(Dataset excerpts)
==============================

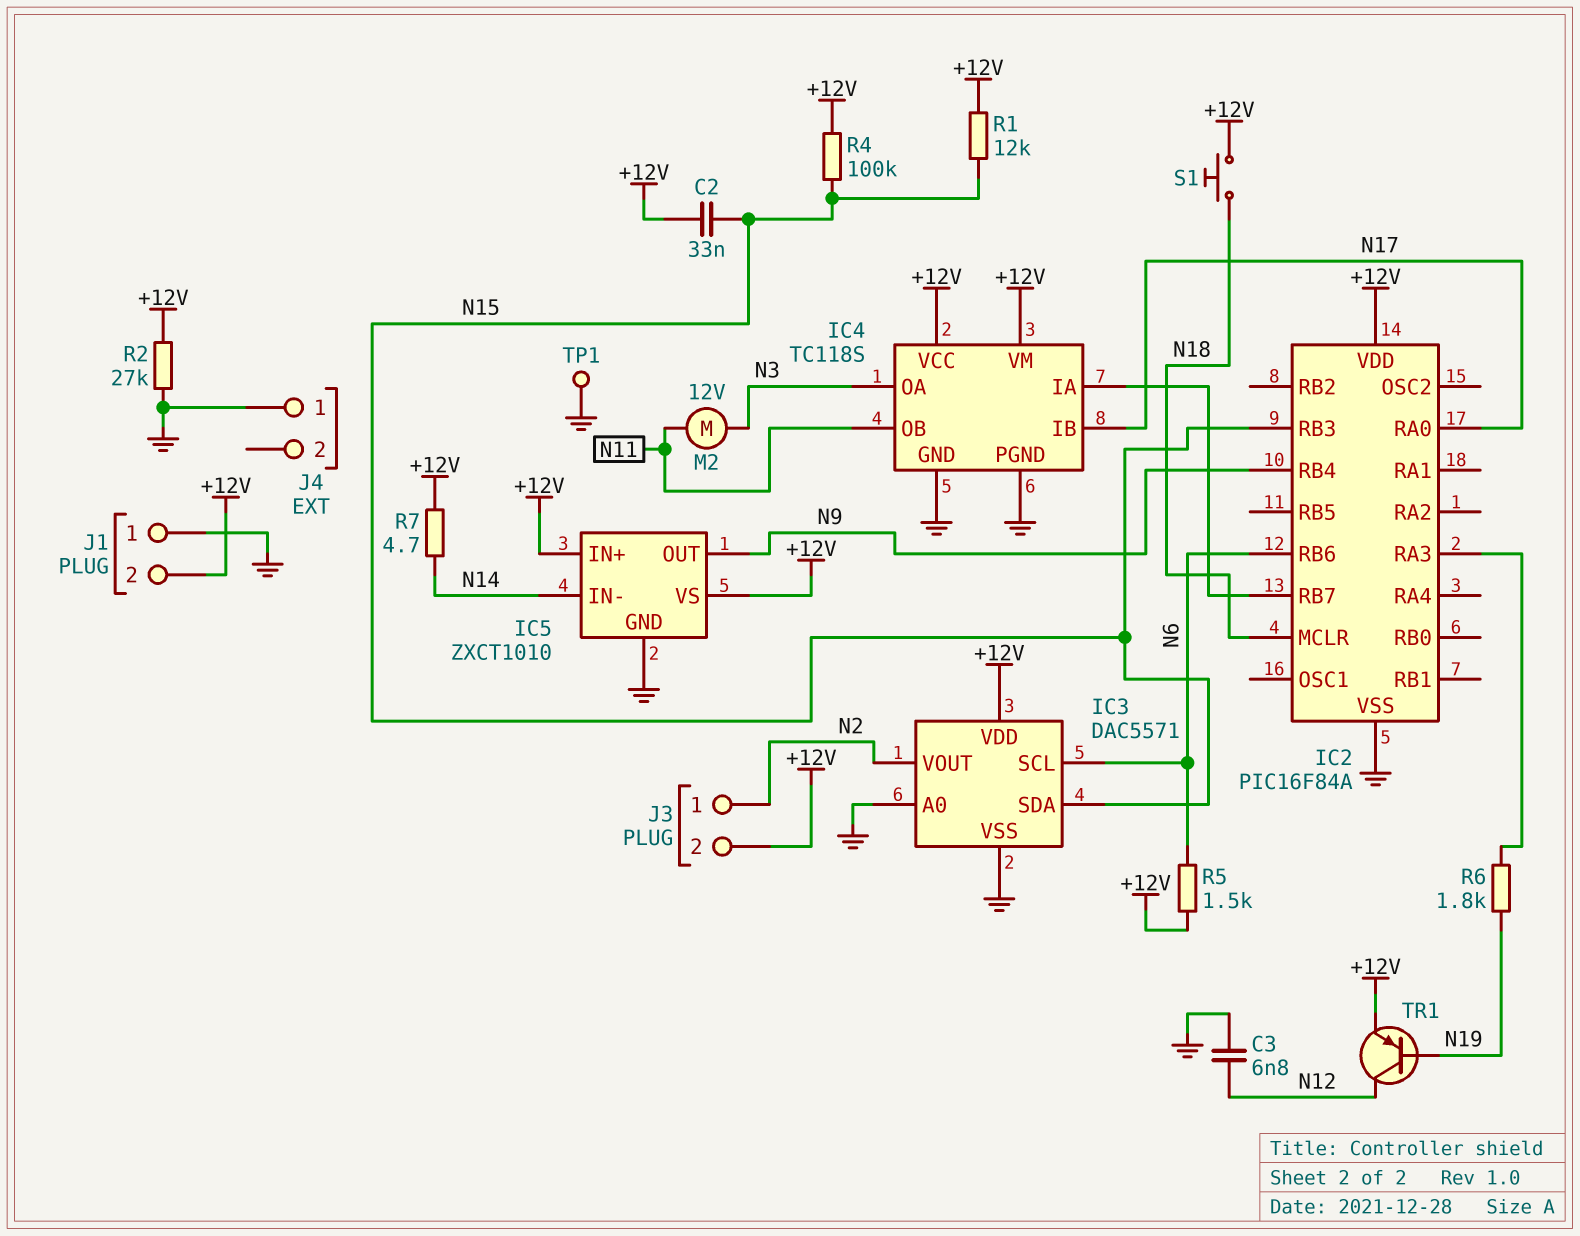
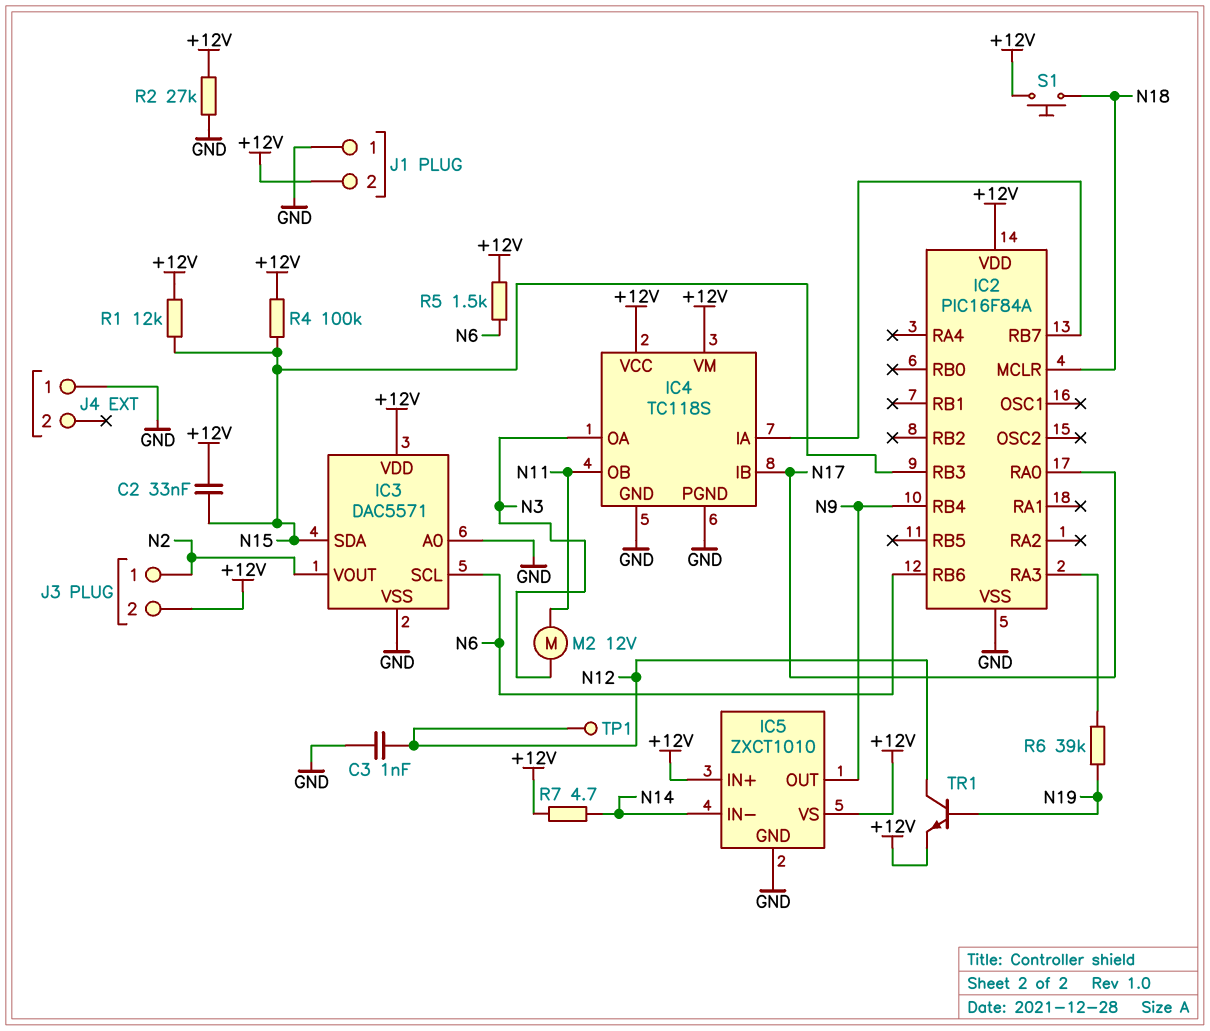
C3: 6.8nF (GND, N12) -> 1nF (GND, N12)
R6: 1.8k (IC2/RA3, N19) -> 39k (IC2/RA3, N19)
TP1: test point (GND) -> test point (N12)
TR1: PNP (B N19, C N12, E +12V) -> NPN (B N19, C N12, E +12V)

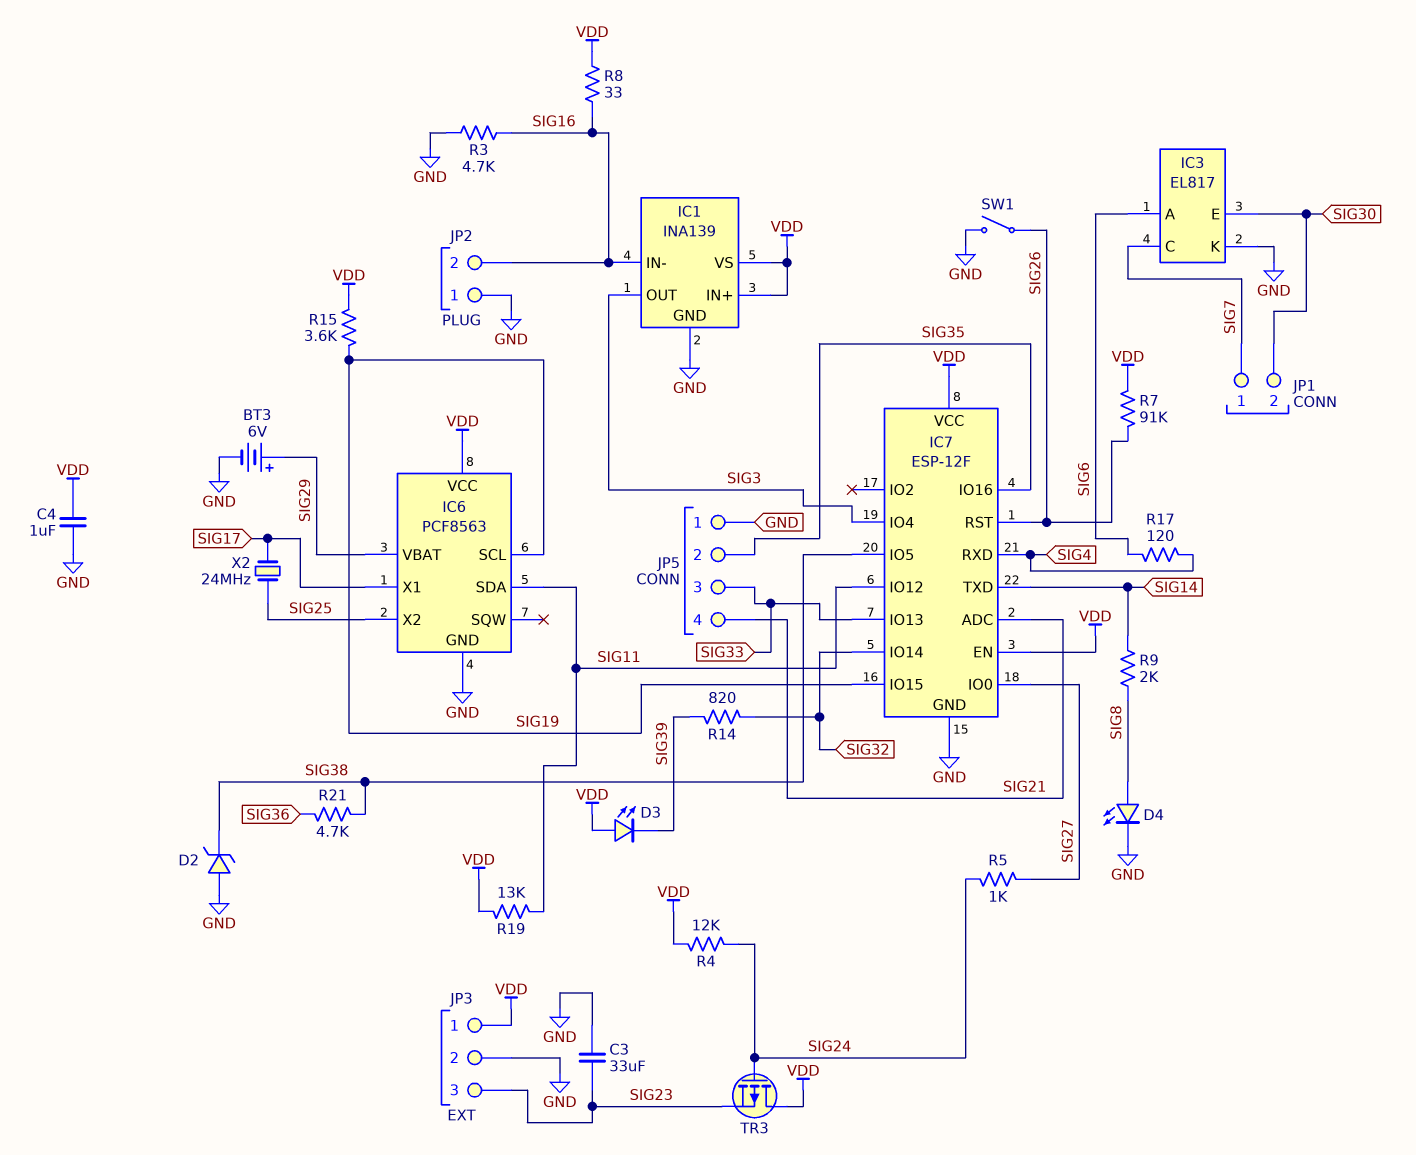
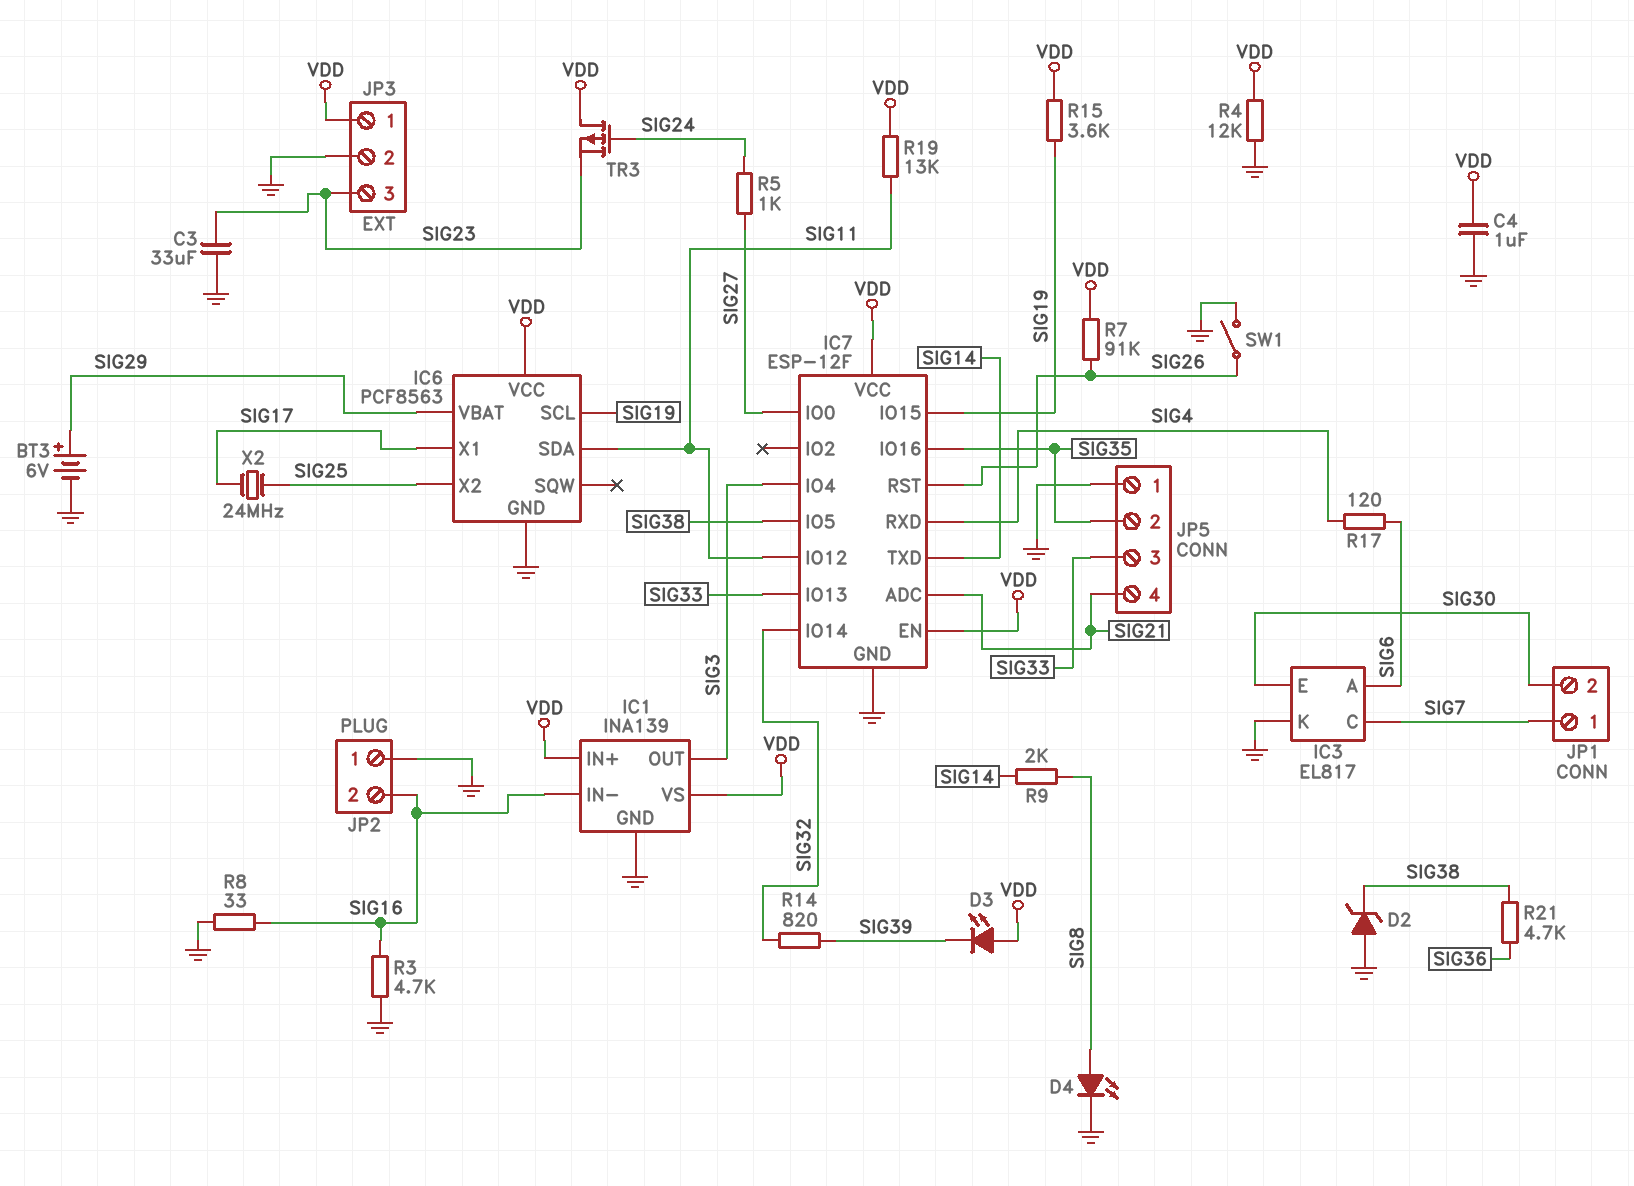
R4: 12k (SIG24, VDD) -> 12k (GND, VDD)
R8: 33 (SIG16, VDD) -> 33 (GND, SIG16)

==============================

#### To do:
The copy must include every record exactly and none of the pictures.

#### Task solution:
C3: 6.8nF (GND, N12) -> 1nF (GND, N12)
R6: 1.8k (IC2/RA3, N19) -> 39k (IC2/RA3, N19)
TP1: test point (GND) -> test point (N12)
TR1: PNP (B N19, C N12, E +12V) -> NPN (B N19, C N12, E +12V)

R4: 12k (SIG24, VDD) -> 12k (GND, VDD)
R8: 33 (SIG16, VDD) -> 33 (GND, SIG16)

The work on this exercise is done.